-- The task --
What you give back must match the data below character for character.

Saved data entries
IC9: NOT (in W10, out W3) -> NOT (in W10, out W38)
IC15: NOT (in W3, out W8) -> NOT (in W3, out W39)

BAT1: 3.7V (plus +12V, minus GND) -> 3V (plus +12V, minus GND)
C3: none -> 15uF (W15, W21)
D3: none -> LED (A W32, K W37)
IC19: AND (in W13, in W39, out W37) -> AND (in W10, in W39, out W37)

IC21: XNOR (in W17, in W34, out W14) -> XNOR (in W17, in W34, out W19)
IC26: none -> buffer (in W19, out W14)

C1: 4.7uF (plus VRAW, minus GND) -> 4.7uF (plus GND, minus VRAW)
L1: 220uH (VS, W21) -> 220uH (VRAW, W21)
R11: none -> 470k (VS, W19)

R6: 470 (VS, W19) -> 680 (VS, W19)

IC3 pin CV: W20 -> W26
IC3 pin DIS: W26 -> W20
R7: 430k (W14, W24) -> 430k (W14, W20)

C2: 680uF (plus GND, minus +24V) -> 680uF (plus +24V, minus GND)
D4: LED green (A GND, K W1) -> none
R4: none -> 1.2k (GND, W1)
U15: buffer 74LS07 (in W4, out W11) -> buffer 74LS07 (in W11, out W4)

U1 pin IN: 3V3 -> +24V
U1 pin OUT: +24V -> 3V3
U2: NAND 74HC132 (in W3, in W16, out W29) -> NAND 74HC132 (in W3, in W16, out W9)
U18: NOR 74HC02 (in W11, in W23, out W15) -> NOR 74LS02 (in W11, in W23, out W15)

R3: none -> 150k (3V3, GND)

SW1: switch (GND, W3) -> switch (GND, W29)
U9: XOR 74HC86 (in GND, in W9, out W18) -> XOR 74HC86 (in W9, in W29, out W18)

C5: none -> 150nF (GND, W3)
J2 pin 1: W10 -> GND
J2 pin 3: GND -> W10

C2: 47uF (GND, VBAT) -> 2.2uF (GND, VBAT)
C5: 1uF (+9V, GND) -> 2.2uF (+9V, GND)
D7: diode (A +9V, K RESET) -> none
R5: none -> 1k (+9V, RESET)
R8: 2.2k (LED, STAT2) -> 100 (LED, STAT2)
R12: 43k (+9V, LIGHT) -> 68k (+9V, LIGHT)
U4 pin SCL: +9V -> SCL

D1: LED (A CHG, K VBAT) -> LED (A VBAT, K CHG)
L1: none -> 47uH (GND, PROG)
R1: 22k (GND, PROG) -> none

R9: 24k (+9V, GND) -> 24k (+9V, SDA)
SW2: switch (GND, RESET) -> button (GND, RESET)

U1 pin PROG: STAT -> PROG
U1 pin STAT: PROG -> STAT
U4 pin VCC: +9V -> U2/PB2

-- Expected output --
IC9: NOT (in W10, out W3) -> NOT (in W10, out W38)
IC15: NOT (in W3, out W8) -> NOT (in W3, out W39)

BAT1: 3.7V (plus +12V, minus GND) -> 3V (plus +12V, minus GND)
C3: none -> 15uF (W15, W21)
D3: none -> LED (A W32, K W37)
IC19: AND (in W13, in W39, out W37) -> AND (in W10, in W39, out W37)

IC21: XNOR (in W17, in W34, out W14) -> XNOR (in W17, in W34, out W19)
IC26: none -> buffer (in W19, out W14)

C1: 4.7uF (plus VRAW, minus GND) -> 4.7uF (plus GND, minus VRAW)
L1: 220uH (VS, W21) -> 220uH (VRAW, W21)
R11: none -> 470k (VS, W19)

R6: 470 (VS, W19) -> 680 (VS, W19)

IC3 pin CV: W20 -> W26
IC3 pin DIS: W26 -> W20
R7: 430k (W14, W24) -> 430k (W14, W20)

C2: 680uF (plus GND, minus +24V) -> 680uF (plus +24V, minus GND)
D4: LED green (A GND, K W1) -> none
R4: none -> 1.2k (GND, W1)
U15: buffer 74LS07 (in W4, out W11) -> buffer 74LS07 (in W11, out W4)

U1 pin IN: 3V3 -> +24V
U1 pin OUT: +24V -> 3V3
U2: NAND 74HC132 (in W3, in W16, out W29) -> NAND 74HC132 (in W3, in W16, out W9)
U18: NOR 74HC02 (in W11, in W23, out W15) -> NOR 74LS02 (in W11, in W23, out W15)

R3: none -> 150k (3V3, GND)

SW1: switch (GND, W3) -> switch (GND, W29)
U9: XOR 74HC86 (in GND, in W9, out W18) -> XOR 74HC86 (in W9, in W29, out W18)

C5: none -> 150nF (GND, W3)
J2 pin 1: W10 -> GND
J2 pin 3: GND -> W10

C2: 47uF (GND, VBAT) -> 2.2uF (GND, VBAT)
C5: 1uF (+9V, GND) -> 2.2uF (+9V, GND)
D7: diode (A +9V, K RESET) -> none
R5: none -> 1k (+9V, RESET)
R8: 2.2k (LED, STAT2) -> 100 (LED, STAT2)
R12: 43k (+9V, LIGHT) -> 68k (+9V, LIGHT)
U4 pin SCL: +9V -> SCL

D1: LED (A CHG, K VBAT) -> LED (A VBAT, K CHG)
L1: none -> 47uH (GND, PROG)
R1: 22k (GND, PROG) -> none

R9: 24k (+9V, GND) -> 24k (+9V, SDA)
SW2: switch (GND, RESET) -> button (GND, RESET)

U1 pin PROG: STAT -> PROG
U1 pin STAT: PROG -> STAT
U4 pin VCC: +9V -> U2/PB2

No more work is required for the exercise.